§ **What you are asked to do**
Without including any picture, write out the entries exactly as they stand.

#### Supplied data

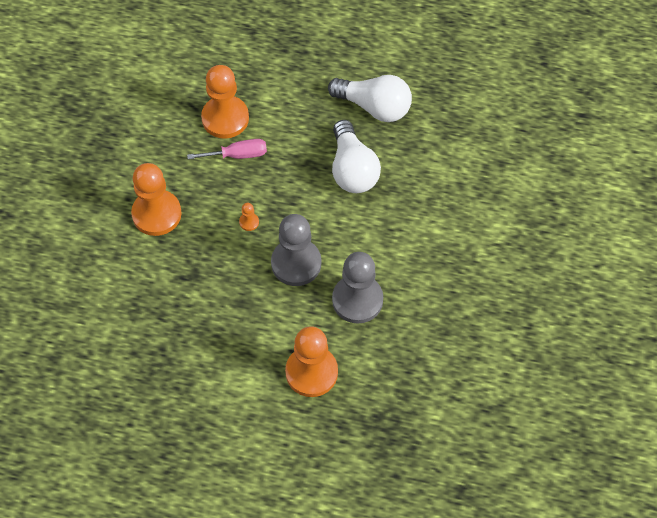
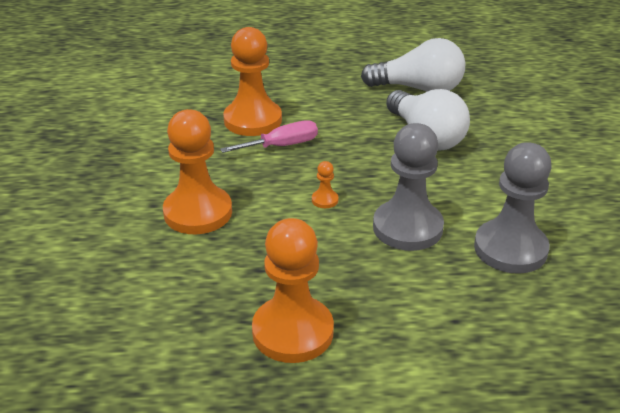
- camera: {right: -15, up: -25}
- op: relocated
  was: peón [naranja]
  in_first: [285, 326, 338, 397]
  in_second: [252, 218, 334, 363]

########

§ **Solution**
- camera: {right: -15, up: -25}
- op: relocated
  was: peón [naranja]
  in_first: [285, 326, 338, 397]
  in_second: [252, 218, 334, 363]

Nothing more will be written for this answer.